### Source information ###

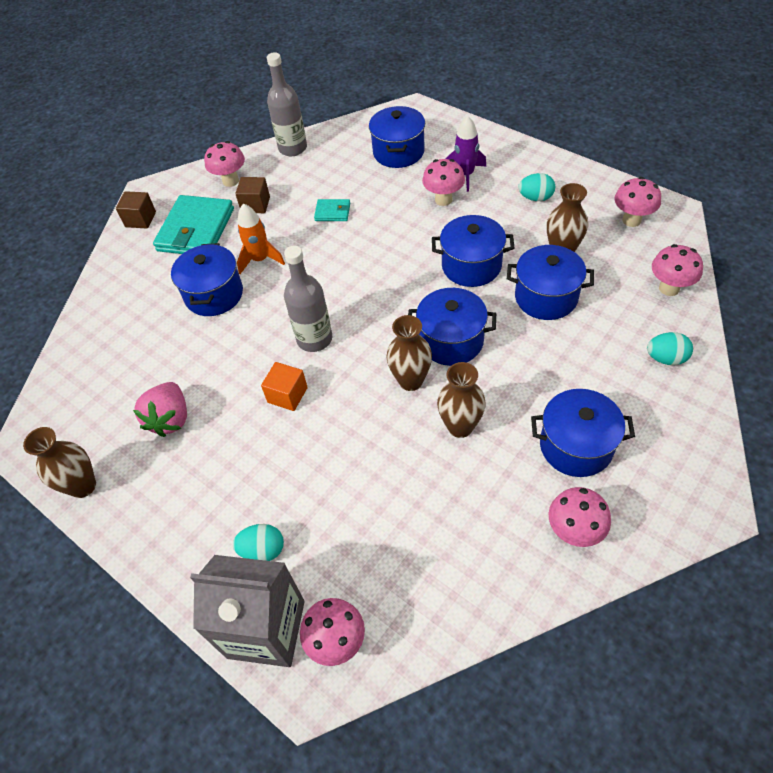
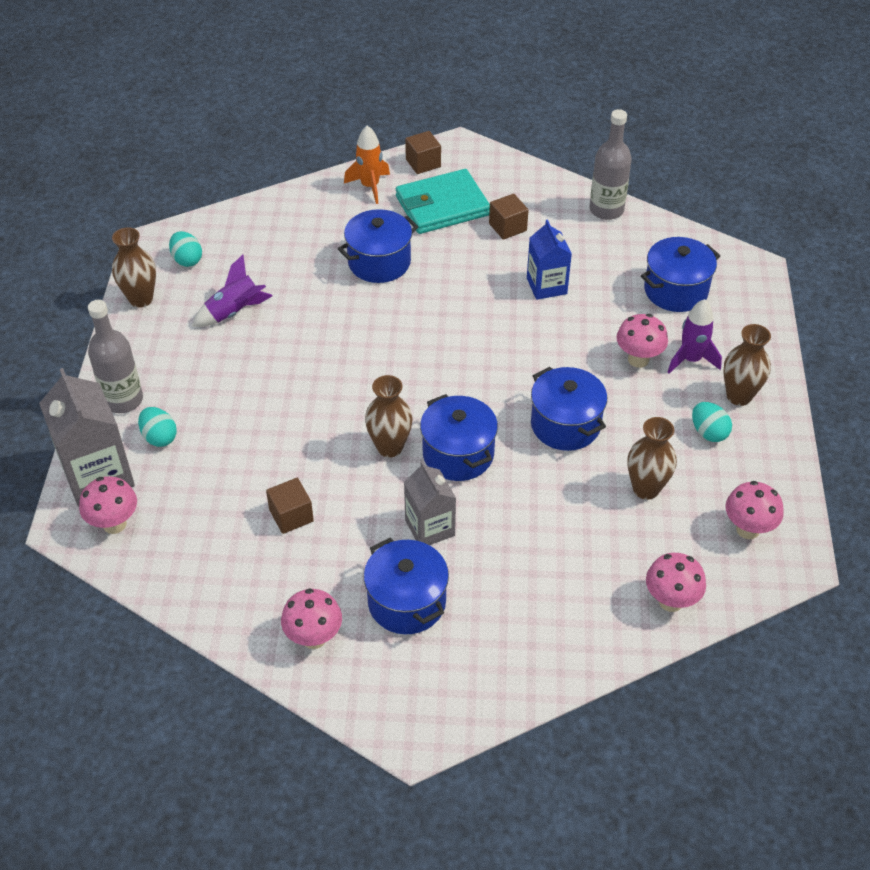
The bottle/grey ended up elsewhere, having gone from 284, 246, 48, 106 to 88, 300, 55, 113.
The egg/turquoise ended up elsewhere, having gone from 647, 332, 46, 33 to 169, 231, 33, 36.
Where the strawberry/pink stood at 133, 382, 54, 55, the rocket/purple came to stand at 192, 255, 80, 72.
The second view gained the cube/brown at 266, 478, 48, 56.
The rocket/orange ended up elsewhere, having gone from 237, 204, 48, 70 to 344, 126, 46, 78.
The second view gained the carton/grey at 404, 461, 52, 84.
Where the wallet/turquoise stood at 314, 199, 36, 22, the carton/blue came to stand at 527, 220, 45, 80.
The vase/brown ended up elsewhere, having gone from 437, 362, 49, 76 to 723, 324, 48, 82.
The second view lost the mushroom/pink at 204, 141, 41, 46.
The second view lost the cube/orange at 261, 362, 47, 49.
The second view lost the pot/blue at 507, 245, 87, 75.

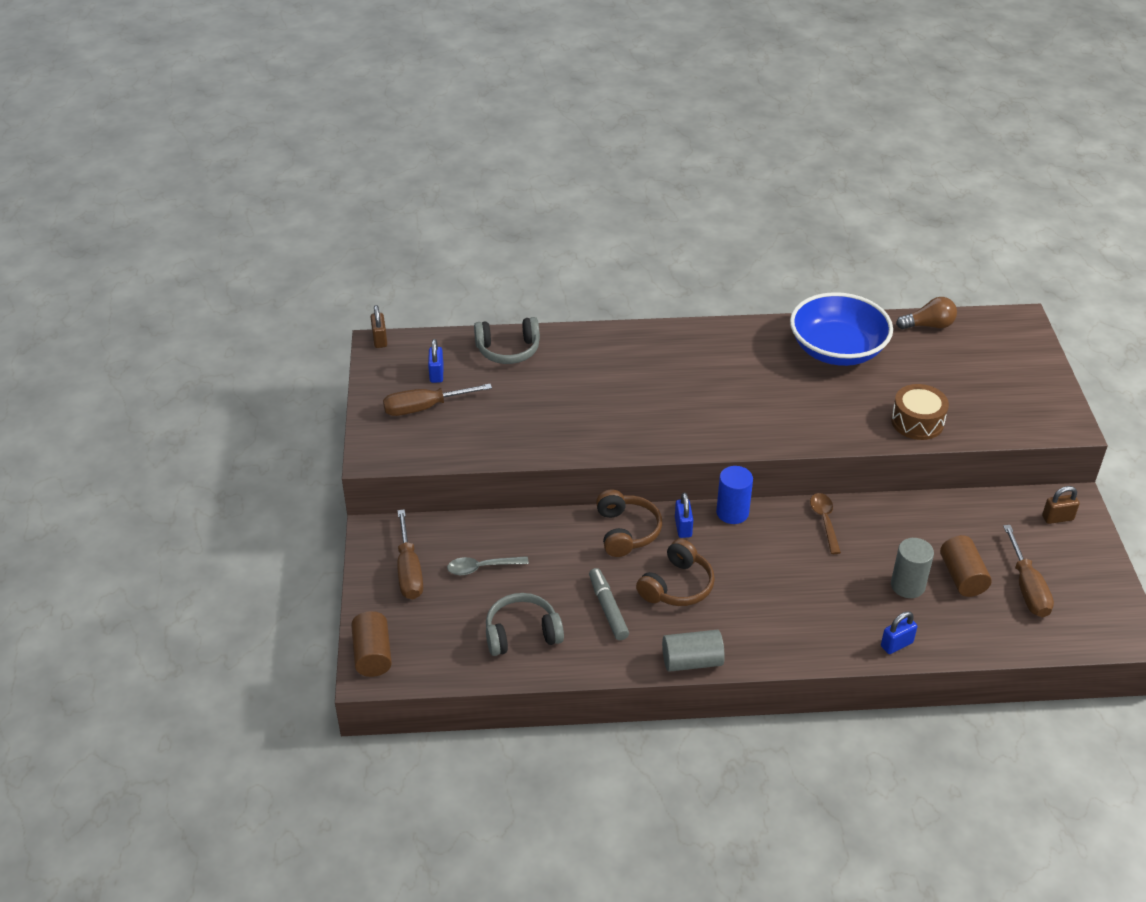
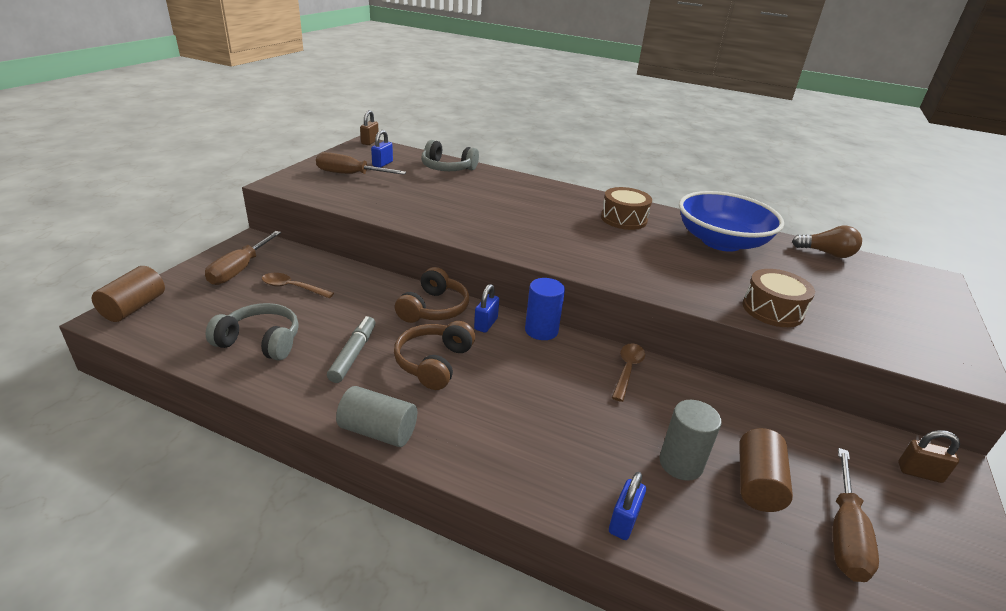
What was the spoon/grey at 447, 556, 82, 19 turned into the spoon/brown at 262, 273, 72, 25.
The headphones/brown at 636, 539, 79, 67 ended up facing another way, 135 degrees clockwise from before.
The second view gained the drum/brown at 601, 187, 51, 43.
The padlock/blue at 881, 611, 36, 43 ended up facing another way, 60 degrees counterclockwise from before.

###

▸ **What is needed**: From the first line to the last, give the data again exactly, but without pictures.

▸ **Worked solution**:
The bottle/grey ended up elsewhere, having gone from 284, 246, 48, 106 to 88, 300, 55, 113.
The egg/turquoise ended up elsewhere, having gone from 647, 332, 46, 33 to 169, 231, 33, 36.
Where the strawberry/pink stood at 133, 382, 54, 55, the rocket/purple came to stand at 192, 255, 80, 72.
The second view gained the cube/brown at 266, 478, 48, 56.
The rocket/orange ended up elsewhere, having gone from 237, 204, 48, 70 to 344, 126, 46, 78.
The second view gained the carton/grey at 404, 461, 52, 84.
Where the wallet/turquoise stood at 314, 199, 36, 22, the carton/blue came to stand at 527, 220, 45, 80.
The vase/brown ended up elsewhere, having gone from 437, 362, 49, 76 to 723, 324, 48, 82.
The second view lost the mushroom/pink at 204, 141, 41, 46.
The second view lost the cube/orange at 261, 362, 47, 49.
The second view lost the pot/blue at 507, 245, 87, 75.

What was the spoon/grey at 447, 556, 82, 19 turned into the spoon/brown at 262, 273, 72, 25.
The headphones/brown at 636, 539, 79, 67 ended up facing another way, 135 degrees clockwise from before.
The second view gained the drum/brown at 601, 187, 51, 43.
The padlock/blue at 881, 611, 36, 43 ended up facing another way, 60 degrees counterclockwise from before.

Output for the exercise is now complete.